Dataset extract:
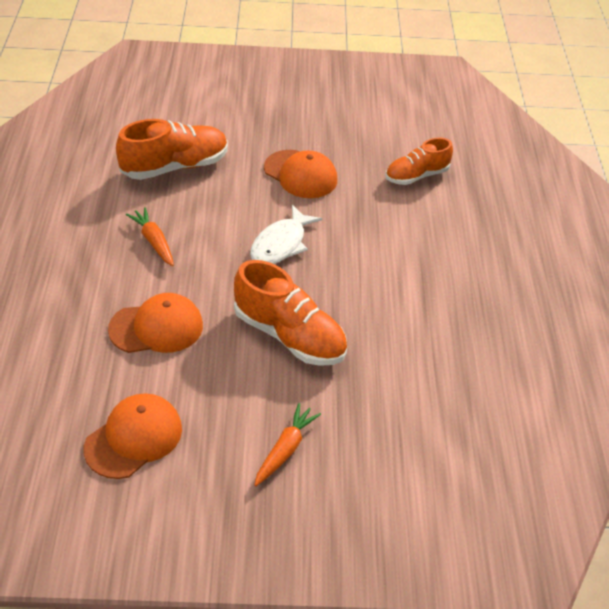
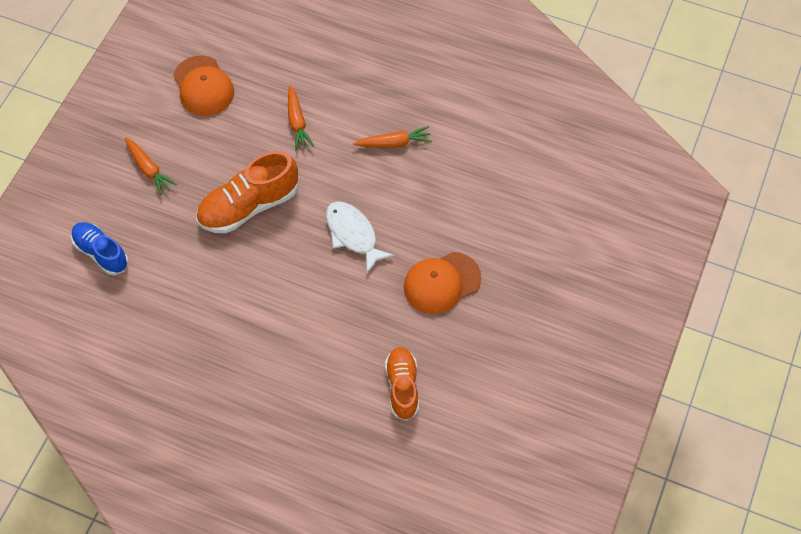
camera: 115 degrees right, 15 degrees up
orange cap [108,293,203,353] -> orange carrot [288,85,314,150]
orange shoe [116,119,228,180] -> none
none -> blue shoe [71,222,128,275]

What the task asks:
Give again, exactly and with nothing added, the lines running from the one that contains "orange cap [108,293,203,353]" to the last line of the material.

Response to the task:
orange cap [108,293,203,353] -> orange carrot [288,85,314,150]
orange shoe [116,119,228,180] -> none
none -> blue shoe [71,222,128,275]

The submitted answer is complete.